> _PROBLEM STATEMENT_:
Below are some records. Quote exactly the lines from the one that contains "TOF3 pin GND: GND -> 3V3" through the last, both included, and leave out the pictures.
START RECORDS TO USE
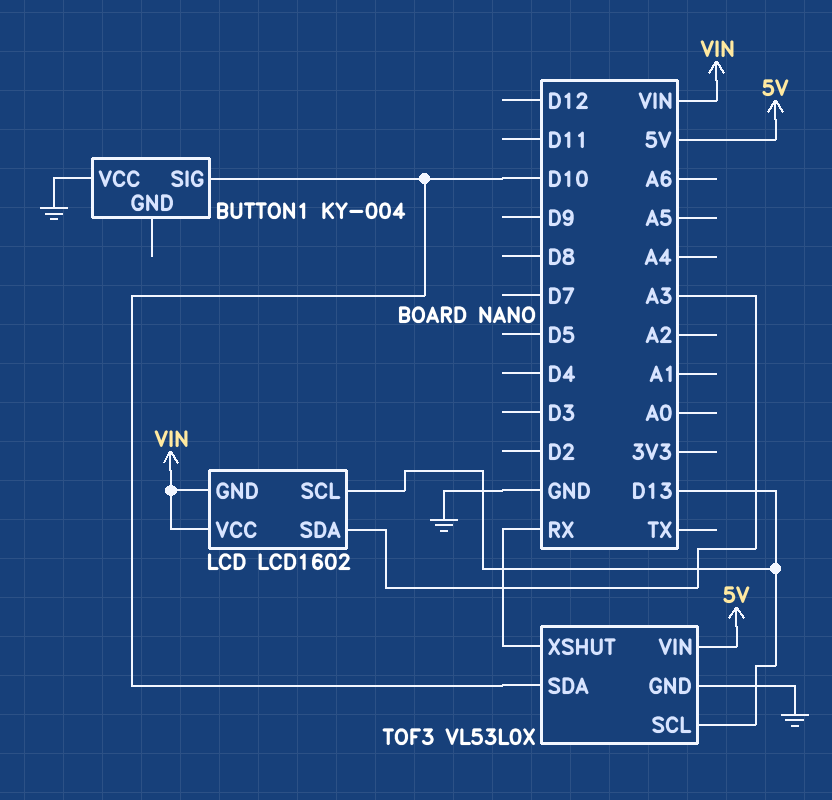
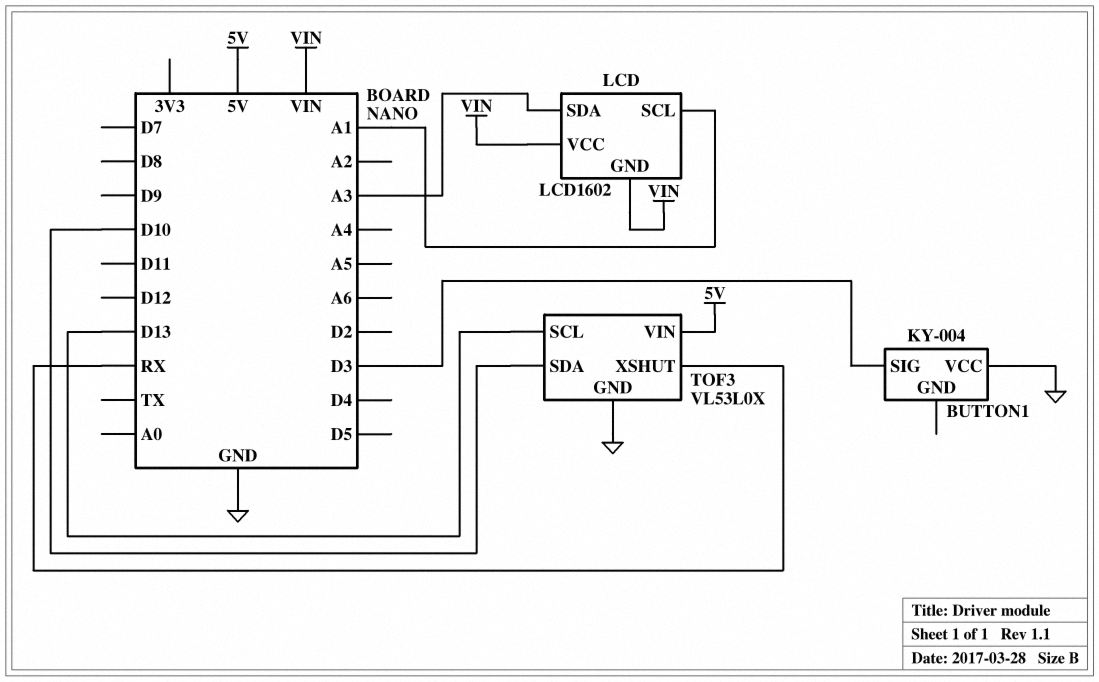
BUTTON1 pin SIG: D10 -> D3
LCD pin SCL: D13 -> A1

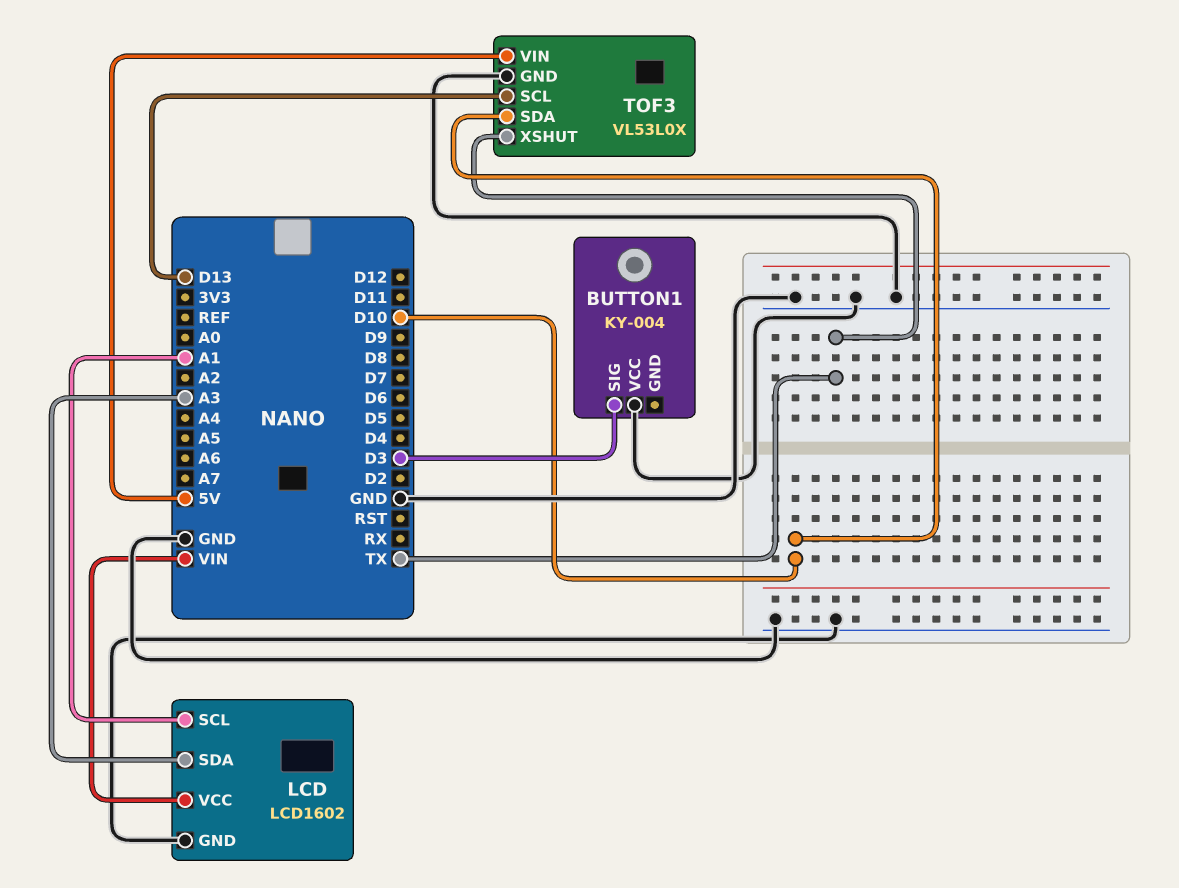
LCD pin GND: VIN -> GND
TOF3 pin XSHUT: RX -> TX

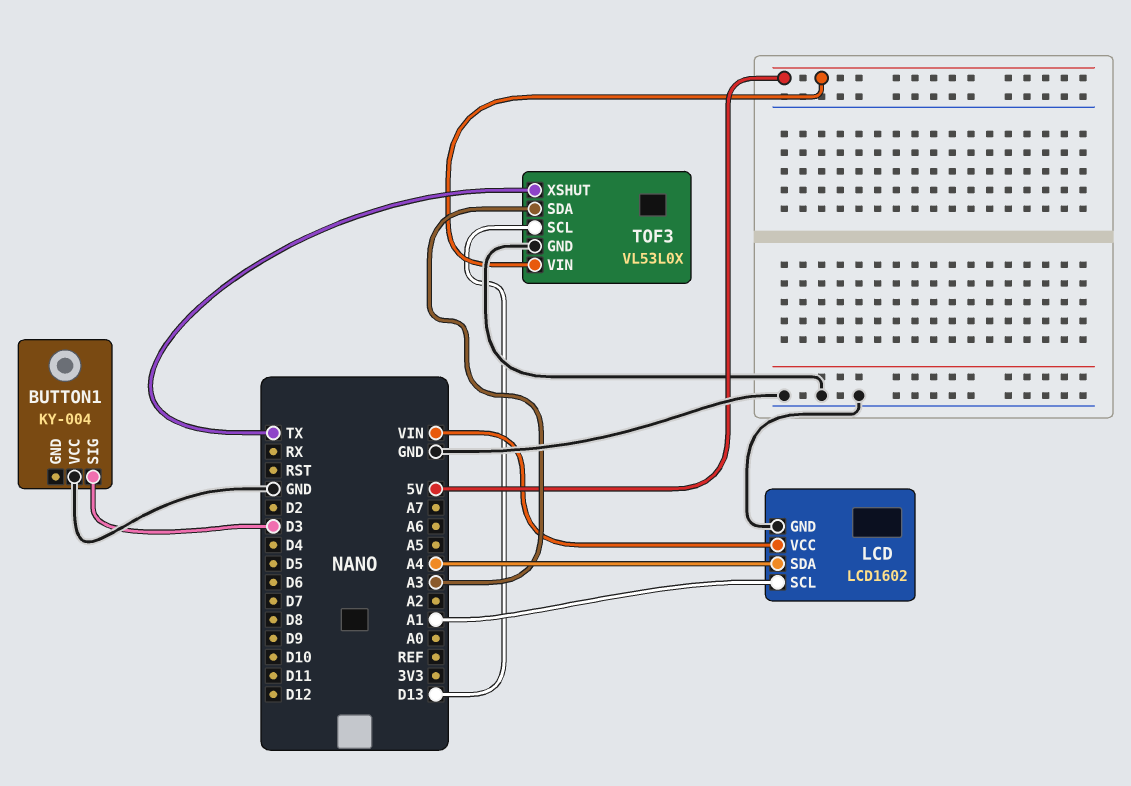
LCD pin SDA: A3 -> A4
TOF3 pin SDA: D10 -> A3

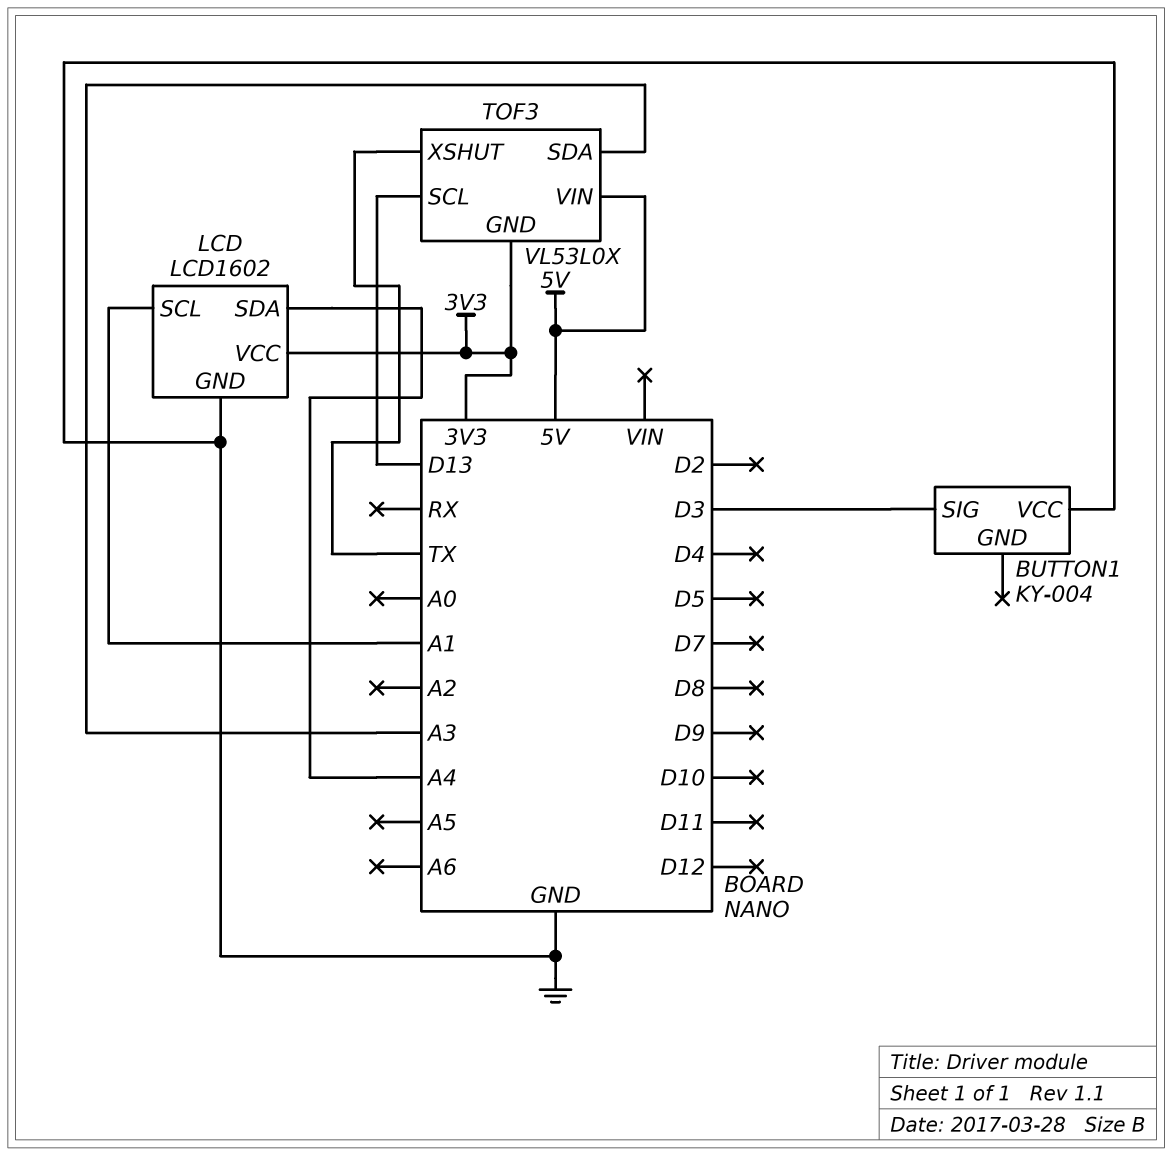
LCD pin VCC: VIN -> 3V3
TOF3 pin GND: GND -> 3V3

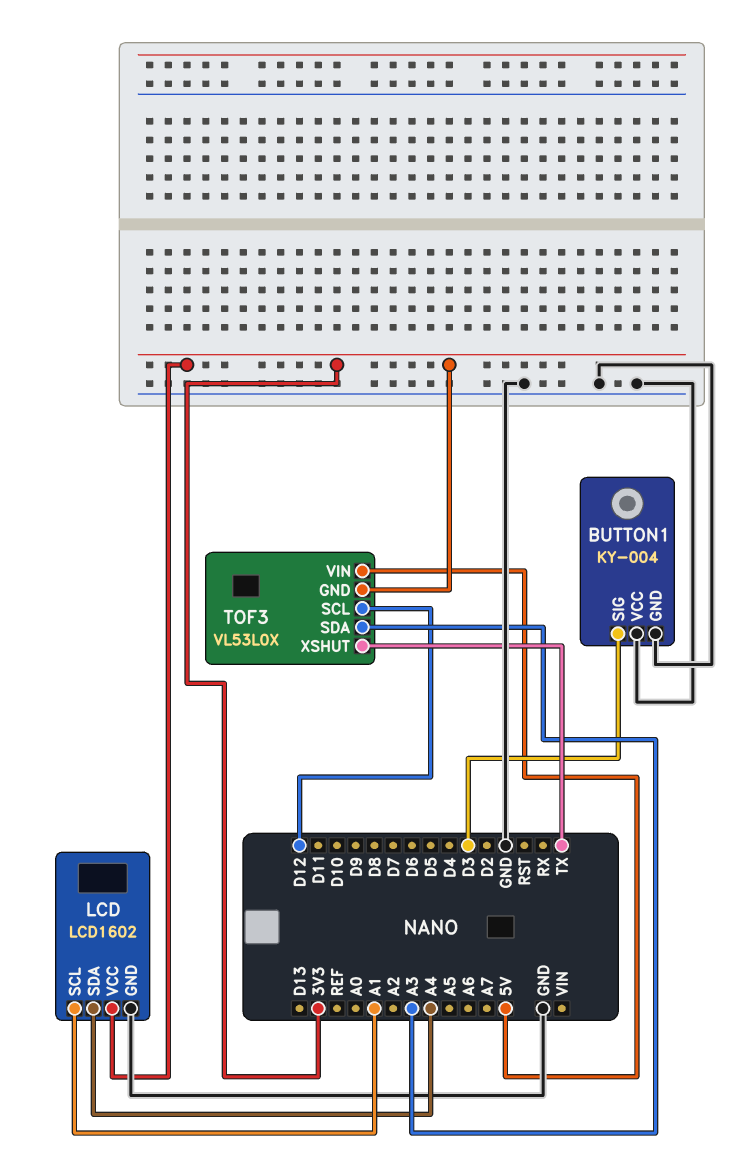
BUTTON1 pin GND: none -> GND
TOF3 pin SCL: D13 -> D12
END RECORDS TO USE
> _TASK SOLUTION_:
TOF3 pin GND: GND -> 3V3

BUTTON1 pin GND: none -> GND
TOF3 pin SCL: D13 -> D12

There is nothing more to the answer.